### PROBLEM STATEMENT
When you reach the line containing "R2: 620 (IND, LD) -> 680 (IND, LD)" in the records below, start copying exactly, and stop once you have copied the line containing "V1: 2.5V (plus".
-- STORED DATA follows --
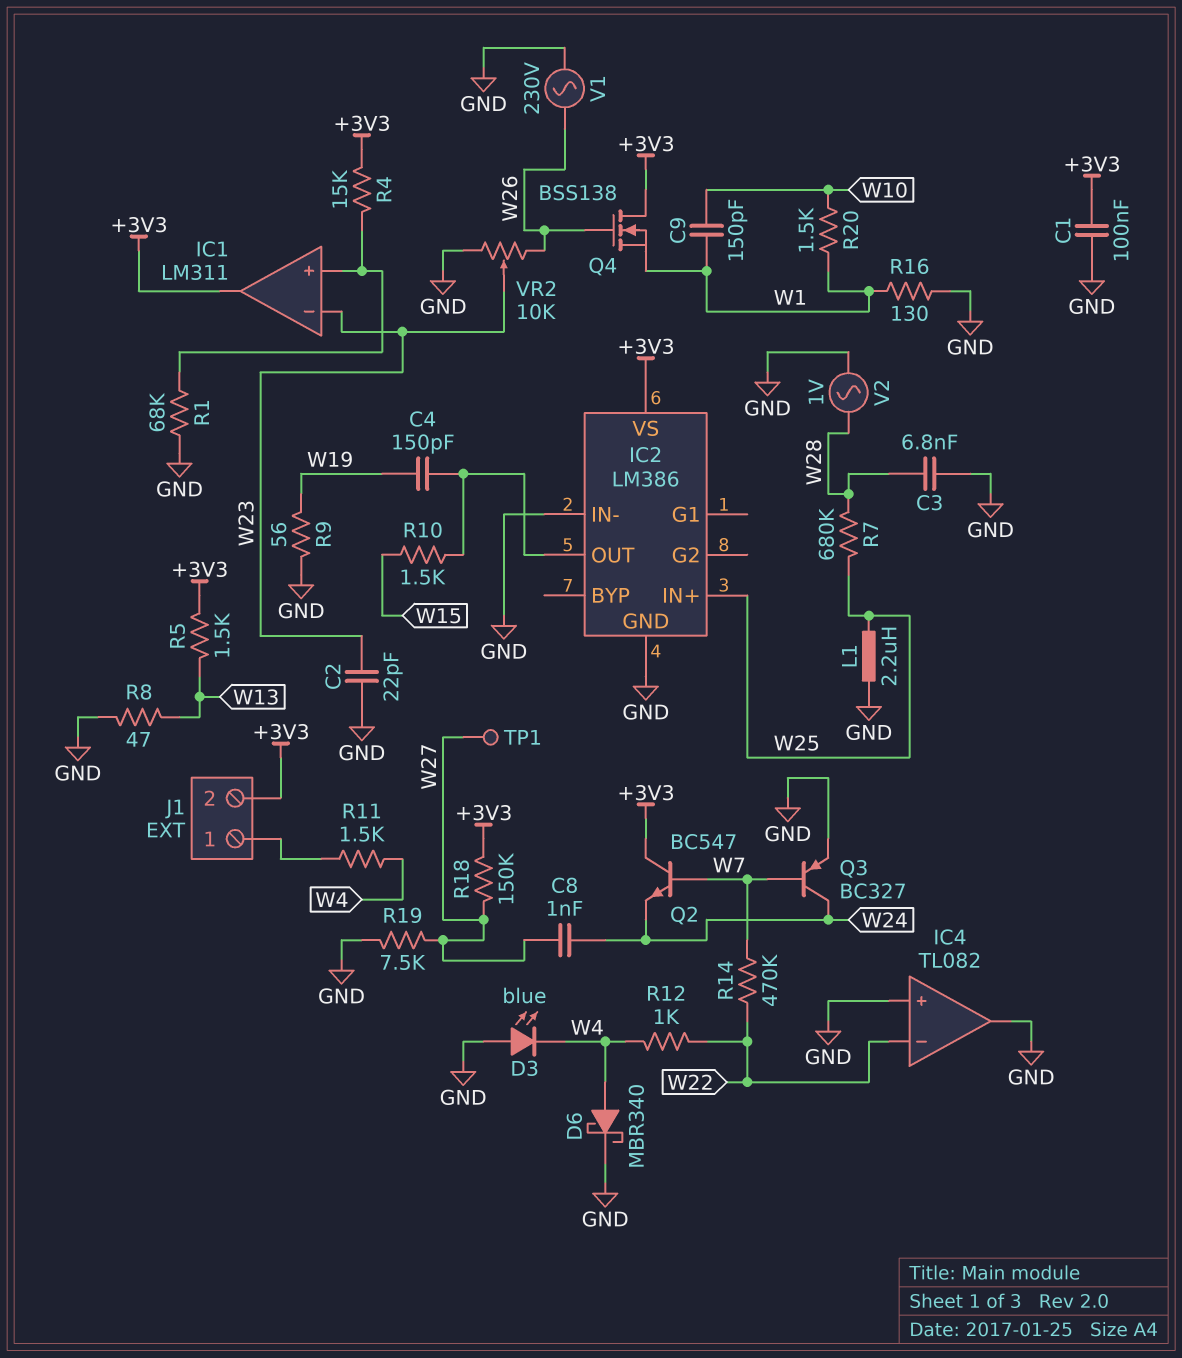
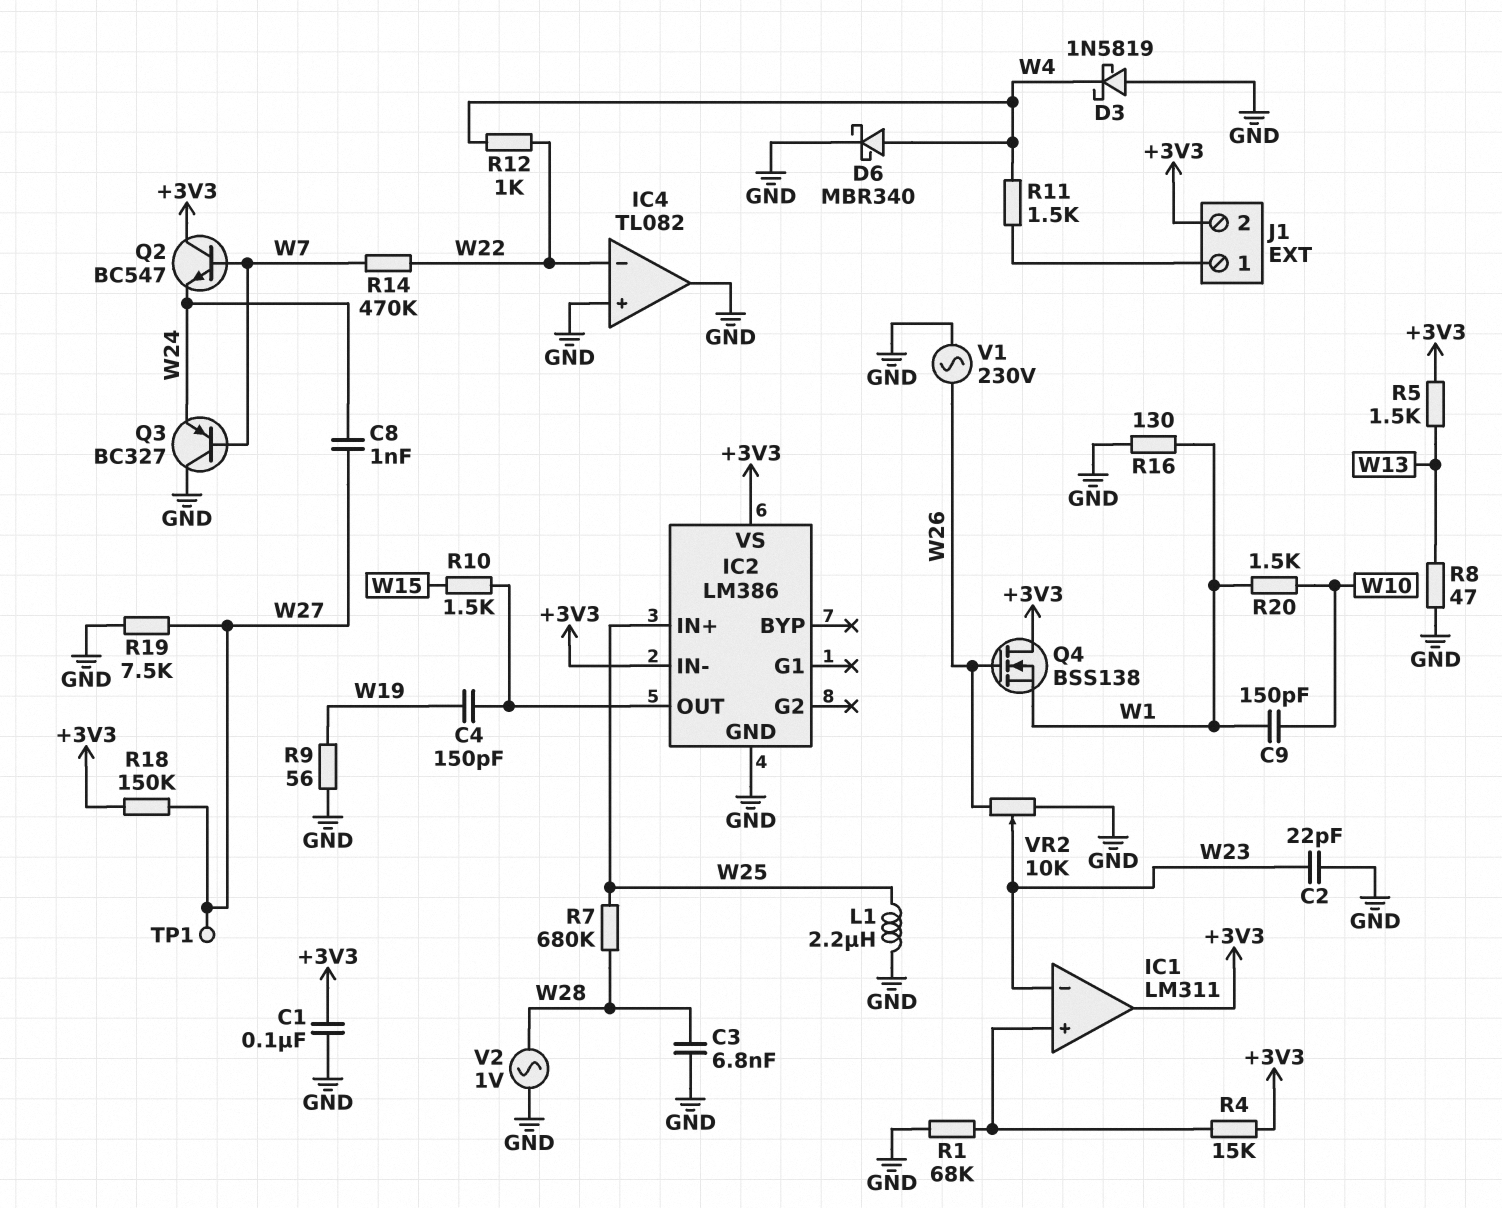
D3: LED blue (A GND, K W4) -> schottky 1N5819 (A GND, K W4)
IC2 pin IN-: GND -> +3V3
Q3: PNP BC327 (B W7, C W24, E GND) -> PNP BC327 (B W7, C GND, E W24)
-- STORED DATA concluded --
-- STORED DATA follows --
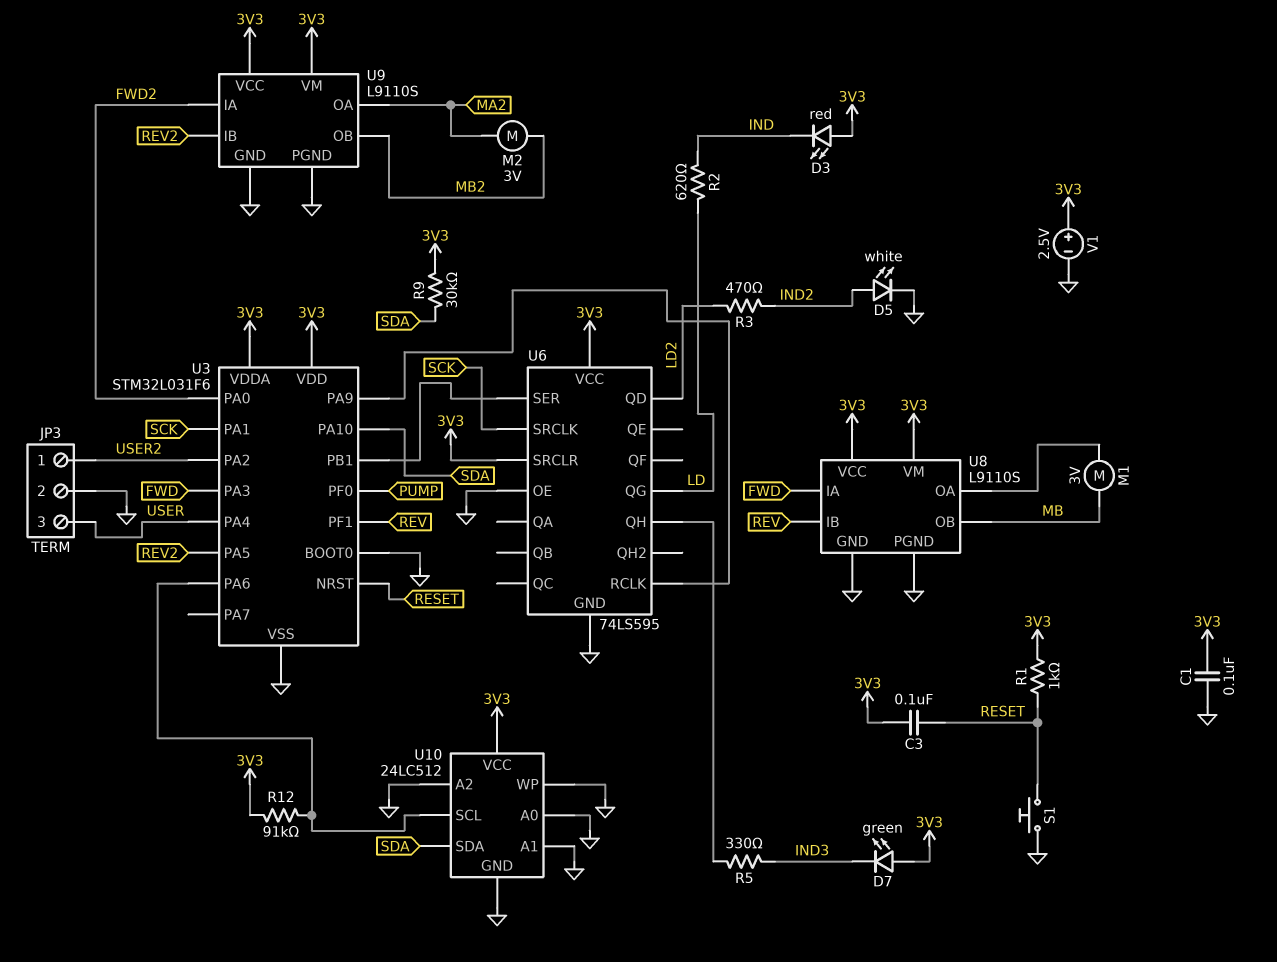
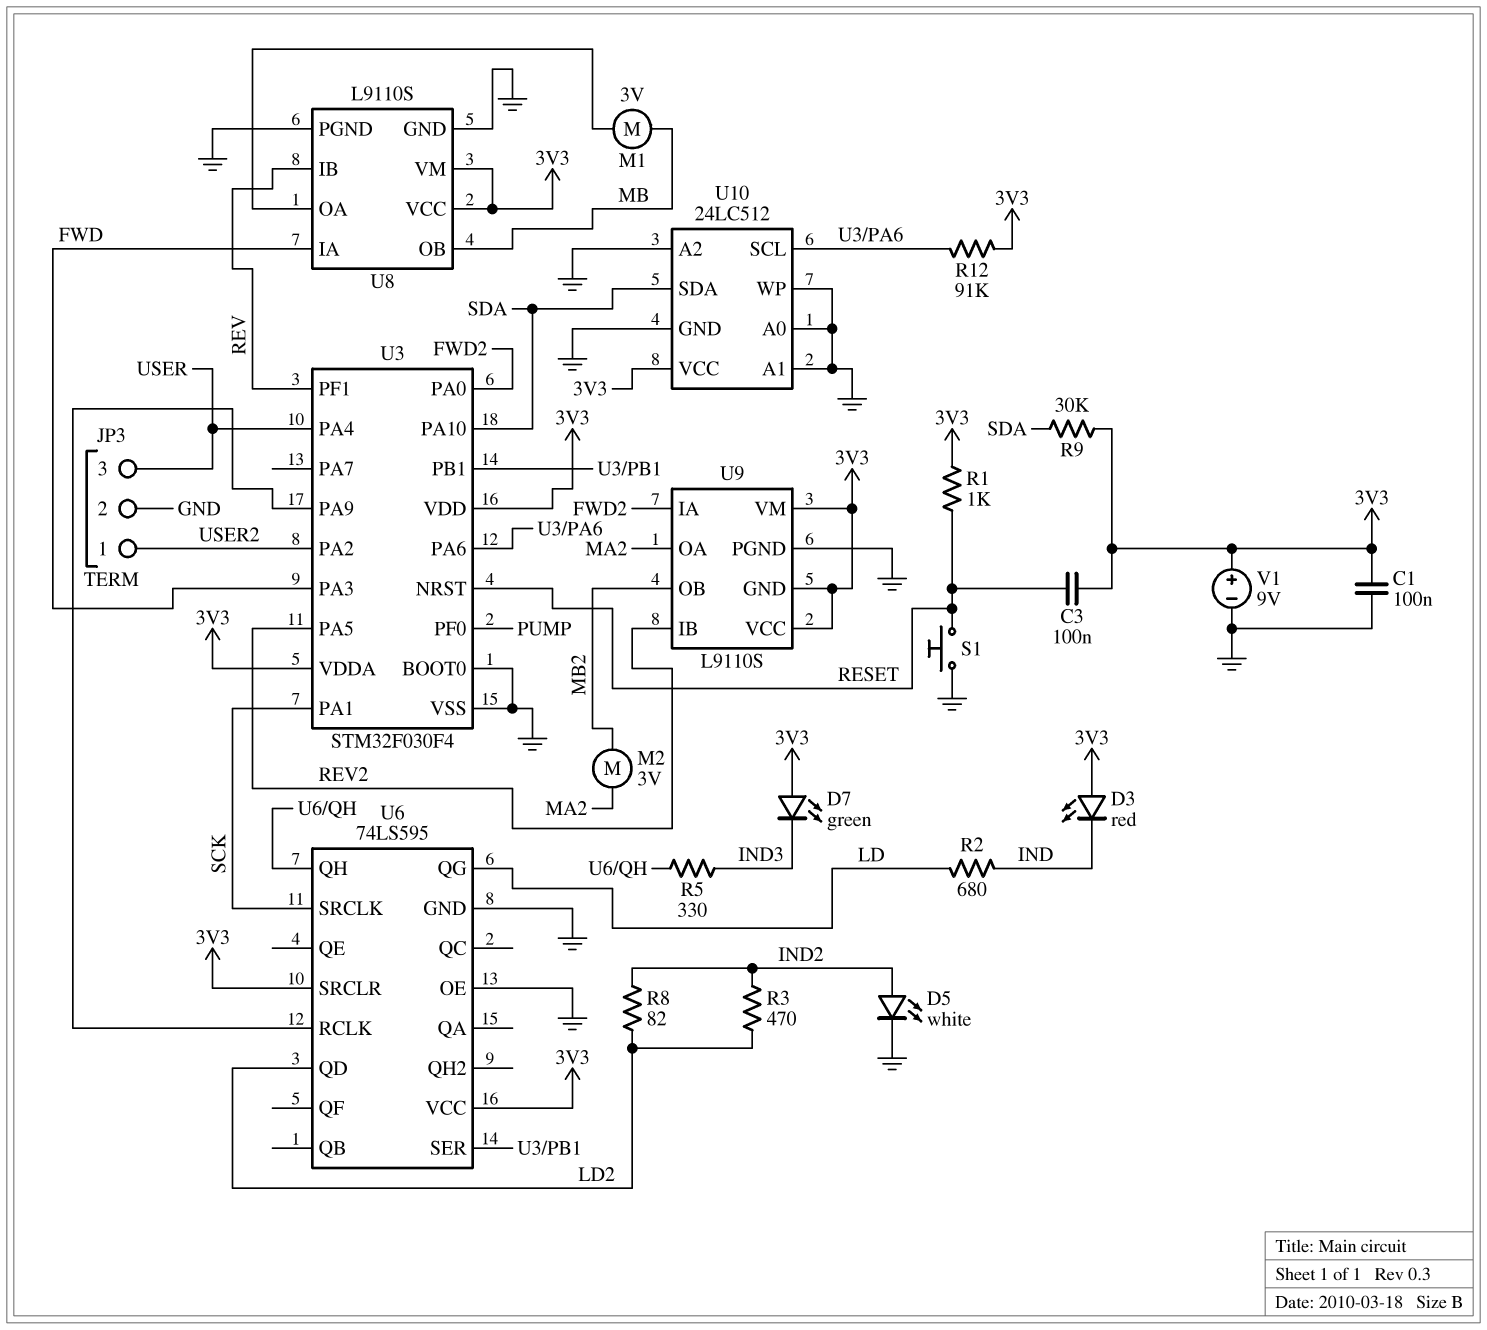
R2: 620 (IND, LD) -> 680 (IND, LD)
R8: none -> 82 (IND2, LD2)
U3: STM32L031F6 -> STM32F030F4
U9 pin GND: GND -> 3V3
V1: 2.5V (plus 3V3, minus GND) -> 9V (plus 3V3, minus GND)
-- STORED DATA concluded --
### REPLY
R2: 620 (IND, LD) -> 680 (IND, LD)
R8: none -> 82 (IND2, LD2)
U3: STM32L031F6 -> STM32F030F4
U9 pin GND: GND -> 3V3
V1: 2.5V (plus 3V3, minus GND) -> 9V (plus 3V3, minus GND)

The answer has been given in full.